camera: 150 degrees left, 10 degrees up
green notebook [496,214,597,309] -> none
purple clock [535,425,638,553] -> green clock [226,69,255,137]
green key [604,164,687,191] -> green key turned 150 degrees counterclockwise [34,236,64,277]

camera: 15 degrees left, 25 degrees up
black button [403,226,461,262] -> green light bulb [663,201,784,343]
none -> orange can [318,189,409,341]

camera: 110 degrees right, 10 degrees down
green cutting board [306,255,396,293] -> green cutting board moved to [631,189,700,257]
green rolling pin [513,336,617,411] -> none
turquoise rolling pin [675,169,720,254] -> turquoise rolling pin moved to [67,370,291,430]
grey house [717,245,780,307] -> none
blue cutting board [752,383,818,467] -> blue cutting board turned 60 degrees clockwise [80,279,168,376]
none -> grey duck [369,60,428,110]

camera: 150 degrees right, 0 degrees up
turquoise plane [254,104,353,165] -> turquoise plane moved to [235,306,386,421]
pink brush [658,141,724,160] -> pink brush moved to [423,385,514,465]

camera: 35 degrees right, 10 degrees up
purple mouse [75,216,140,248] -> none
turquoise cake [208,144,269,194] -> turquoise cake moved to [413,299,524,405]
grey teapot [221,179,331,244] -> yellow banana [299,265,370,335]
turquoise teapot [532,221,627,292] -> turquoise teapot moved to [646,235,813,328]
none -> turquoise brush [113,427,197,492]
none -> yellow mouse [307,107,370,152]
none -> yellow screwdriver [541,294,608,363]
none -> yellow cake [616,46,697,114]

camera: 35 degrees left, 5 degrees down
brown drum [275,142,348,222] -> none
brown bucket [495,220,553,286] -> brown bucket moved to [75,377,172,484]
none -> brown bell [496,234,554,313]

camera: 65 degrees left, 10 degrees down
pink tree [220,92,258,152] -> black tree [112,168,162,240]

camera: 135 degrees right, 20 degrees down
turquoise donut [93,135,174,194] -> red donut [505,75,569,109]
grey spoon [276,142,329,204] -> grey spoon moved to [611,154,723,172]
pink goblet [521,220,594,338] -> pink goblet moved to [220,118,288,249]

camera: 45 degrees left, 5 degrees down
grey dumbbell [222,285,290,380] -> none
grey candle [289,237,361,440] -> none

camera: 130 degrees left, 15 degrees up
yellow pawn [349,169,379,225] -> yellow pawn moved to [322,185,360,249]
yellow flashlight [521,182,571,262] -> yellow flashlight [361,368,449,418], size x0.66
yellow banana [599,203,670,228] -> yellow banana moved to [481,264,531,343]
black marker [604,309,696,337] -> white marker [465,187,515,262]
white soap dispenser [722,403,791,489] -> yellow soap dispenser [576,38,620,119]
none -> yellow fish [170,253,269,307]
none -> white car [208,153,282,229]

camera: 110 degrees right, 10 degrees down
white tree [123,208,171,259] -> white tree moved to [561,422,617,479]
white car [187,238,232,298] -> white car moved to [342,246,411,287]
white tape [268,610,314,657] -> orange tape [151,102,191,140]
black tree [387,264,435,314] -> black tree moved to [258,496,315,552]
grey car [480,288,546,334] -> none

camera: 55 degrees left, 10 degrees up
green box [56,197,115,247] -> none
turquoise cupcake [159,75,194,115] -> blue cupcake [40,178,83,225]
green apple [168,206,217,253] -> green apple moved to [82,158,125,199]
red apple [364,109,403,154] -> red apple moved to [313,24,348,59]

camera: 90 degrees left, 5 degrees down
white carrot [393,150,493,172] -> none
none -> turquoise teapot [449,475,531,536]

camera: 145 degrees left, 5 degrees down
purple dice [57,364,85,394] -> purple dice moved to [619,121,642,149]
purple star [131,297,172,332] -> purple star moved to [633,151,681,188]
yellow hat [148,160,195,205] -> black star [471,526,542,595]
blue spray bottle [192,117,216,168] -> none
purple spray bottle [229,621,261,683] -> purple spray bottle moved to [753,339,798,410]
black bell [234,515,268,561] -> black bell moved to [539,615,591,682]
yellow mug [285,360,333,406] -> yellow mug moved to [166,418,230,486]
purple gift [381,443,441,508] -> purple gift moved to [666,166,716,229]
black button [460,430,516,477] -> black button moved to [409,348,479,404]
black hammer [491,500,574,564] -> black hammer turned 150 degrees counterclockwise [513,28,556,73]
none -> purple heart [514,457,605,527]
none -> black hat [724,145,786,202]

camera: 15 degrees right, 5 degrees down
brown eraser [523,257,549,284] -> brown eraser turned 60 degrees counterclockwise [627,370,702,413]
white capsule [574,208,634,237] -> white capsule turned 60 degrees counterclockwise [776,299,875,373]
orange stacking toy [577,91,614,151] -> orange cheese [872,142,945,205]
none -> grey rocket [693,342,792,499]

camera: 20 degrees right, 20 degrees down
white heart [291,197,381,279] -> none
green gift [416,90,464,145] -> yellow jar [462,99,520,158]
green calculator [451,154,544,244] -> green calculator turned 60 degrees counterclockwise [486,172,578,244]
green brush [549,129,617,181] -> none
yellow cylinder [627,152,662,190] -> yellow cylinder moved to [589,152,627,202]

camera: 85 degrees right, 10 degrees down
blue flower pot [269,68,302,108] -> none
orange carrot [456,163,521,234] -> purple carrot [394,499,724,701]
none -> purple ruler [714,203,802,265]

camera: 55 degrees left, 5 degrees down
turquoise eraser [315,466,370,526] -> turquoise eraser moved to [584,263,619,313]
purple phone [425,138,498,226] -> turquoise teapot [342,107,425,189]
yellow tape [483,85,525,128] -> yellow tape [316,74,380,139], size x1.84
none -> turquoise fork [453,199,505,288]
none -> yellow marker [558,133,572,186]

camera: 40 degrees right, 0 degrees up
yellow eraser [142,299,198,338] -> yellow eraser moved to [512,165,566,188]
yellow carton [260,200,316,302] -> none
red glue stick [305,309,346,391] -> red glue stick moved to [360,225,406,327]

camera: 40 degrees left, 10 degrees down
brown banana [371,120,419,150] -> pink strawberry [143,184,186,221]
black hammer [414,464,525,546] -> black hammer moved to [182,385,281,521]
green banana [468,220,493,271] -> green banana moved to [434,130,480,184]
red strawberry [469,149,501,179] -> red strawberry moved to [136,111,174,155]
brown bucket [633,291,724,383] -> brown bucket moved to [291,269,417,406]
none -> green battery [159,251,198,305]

####

Your objective: Write out, from the lines above, only those from the line with "black tree [387,264,435,314]" to the line with "purple star [131,297,172,332]", exactly as given, including the first and the last.

Answer below:
black tree [387,264,435,314] -> black tree moved to [258,496,315,552]
grey car [480,288,546,334] -> none

camera: 55 degrees left, 10 degrees up
green box [56,197,115,247] -> none
turquoise cupcake [159,75,194,115] -> blue cupcake [40,178,83,225]
green apple [168,206,217,253] -> green apple moved to [82,158,125,199]
red apple [364,109,403,154] -> red apple moved to [313,24,348,59]

camera: 90 degrees left, 5 degrees down
white carrot [393,150,493,172] -> none
none -> turquoise teapot [449,475,531,536]

camera: 145 degrees left, 5 degrees down
purple dice [57,364,85,394] -> purple dice moved to [619,121,642,149]
purple star [131,297,172,332] -> purple star moved to [633,151,681,188]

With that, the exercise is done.